── The data

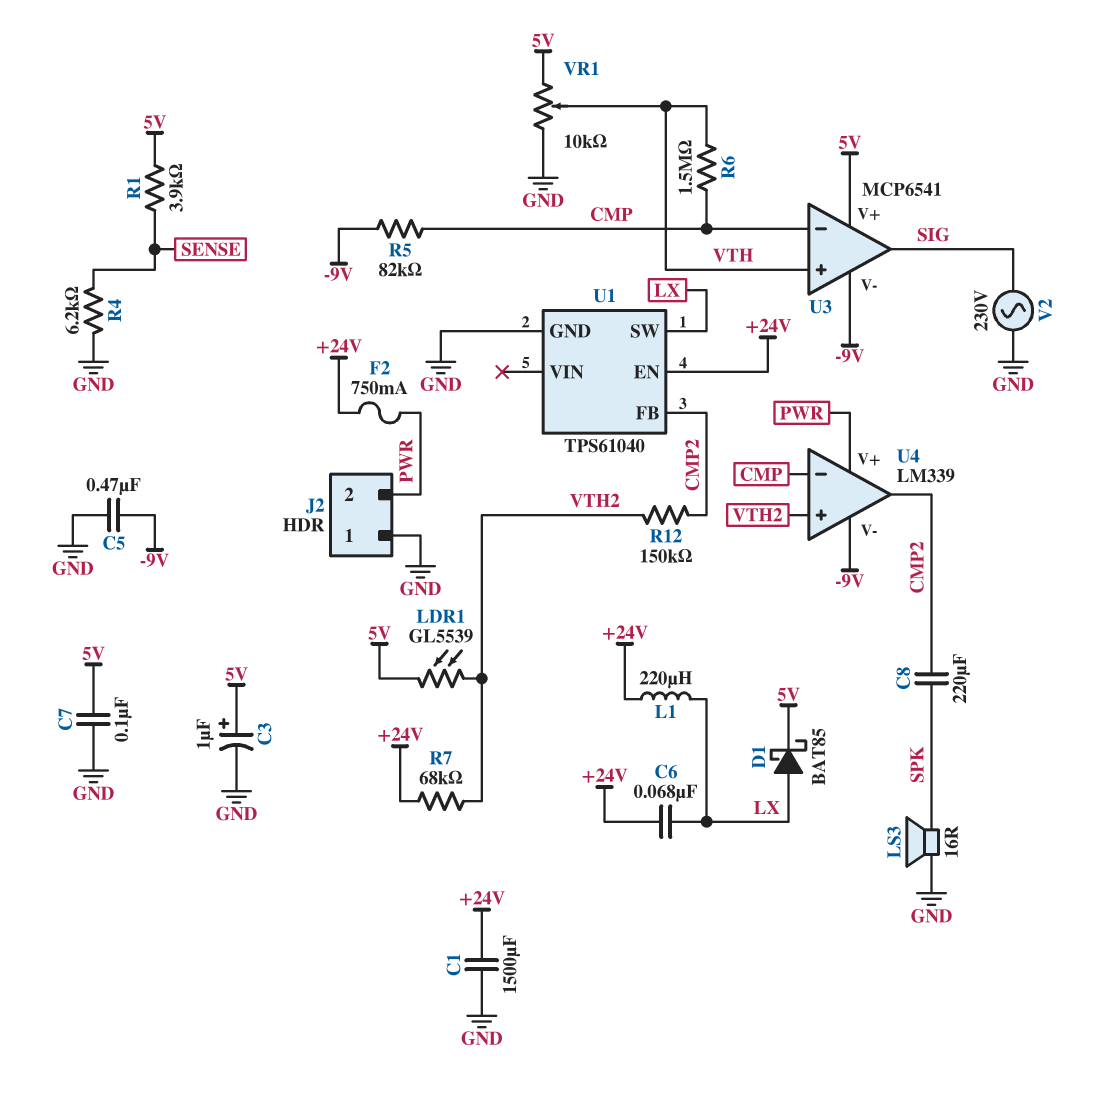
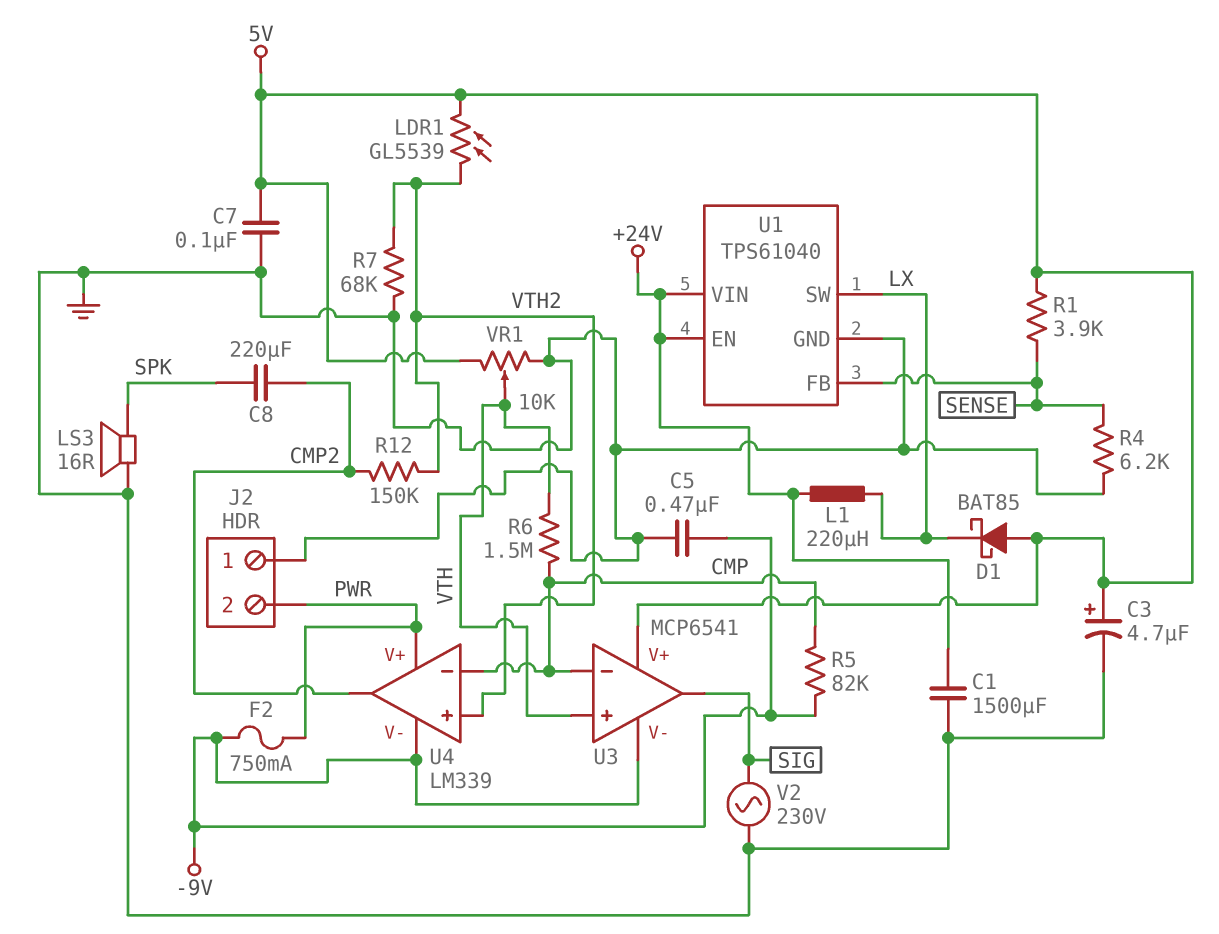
C3: 1uF (plus 5V, minus GND) -> 4.7uF (plus 5V, minus GND)
C6: 68nF (+24V, LX) -> none
D1: schottky BAT85 (A LX, K 5V) -> schottky BAT85 (A 5V, K LX)
F2: 750mA (+24V, PWR) -> 750mA (-9V, PWR)
R7: 68k (+24V, VTH2) -> 68k (GND, VTH2)
U1 pin FB: CMP2 -> SENSE
U1 pin VIN: none -> +24V

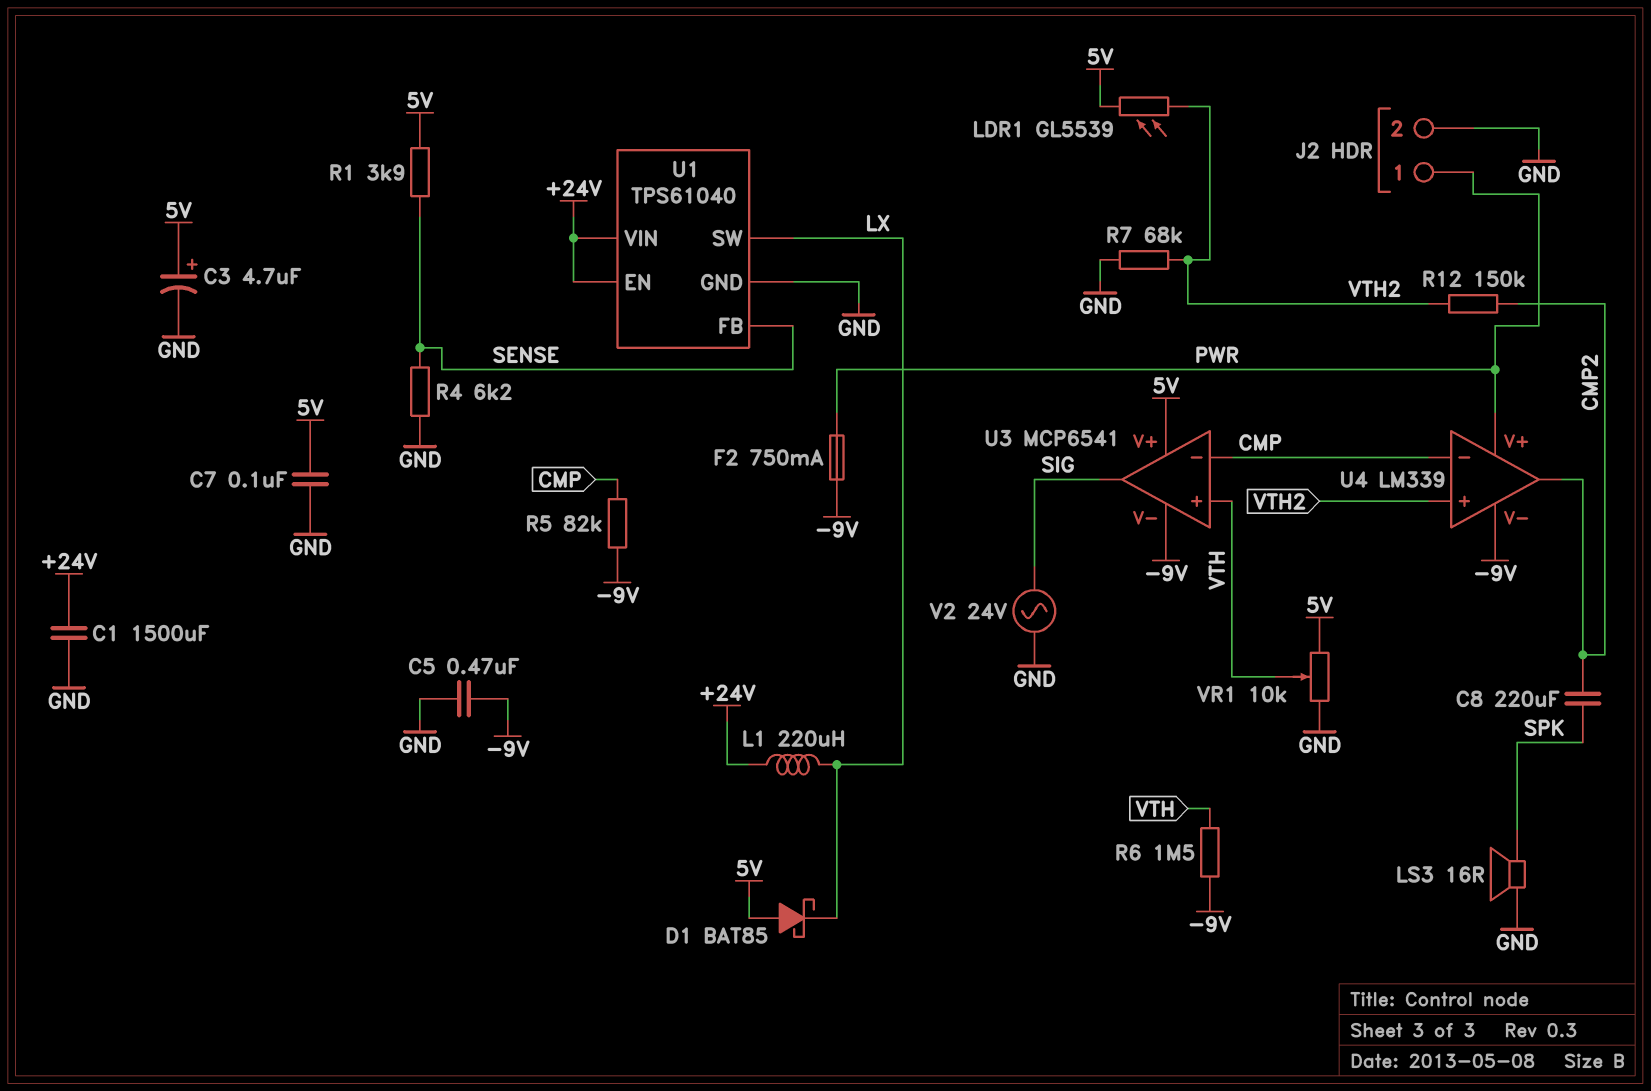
J2 pin 1: GND -> PWR
J2 pin 2: PWR -> GND
R6: 1.5M (CMP, VTH) -> 1.5M (-9V, VTH)
V2: AC 230V (GND, SIG) -> AC 24V (GND, SIG)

────

- **Instructions to follow**: Once the pictures are removed, copy the material above exactly.

- **Solved exercise**:
C3: 1uF (plus 5V, minus GND) -> 4.7uF (plus 5V, minus GND)
C6: 68nF (+24V, LX) -> none
D1: schottky BAT85 (A LX, K 5V) -> schottky BAT85 (A 5V, K LX)
F2: 750mA (+24V, PWR) -> 750mA (-9V, PWR)
R7: 68k (+24V, VTH2) -> 68k (GND, VTH2)
U1 pin FB: CMP2 -> SENSE
U1 pin VIN: none -> +24V

J2 pin 1: GND -> PWR
J2 pin 2: PWR -> GND
R6: 1.5M (CMP, VTH) -> 1.5M (-9V, VTH)
V2: AC 230V (GND, SIG) -> AC 24V (GND, SIG)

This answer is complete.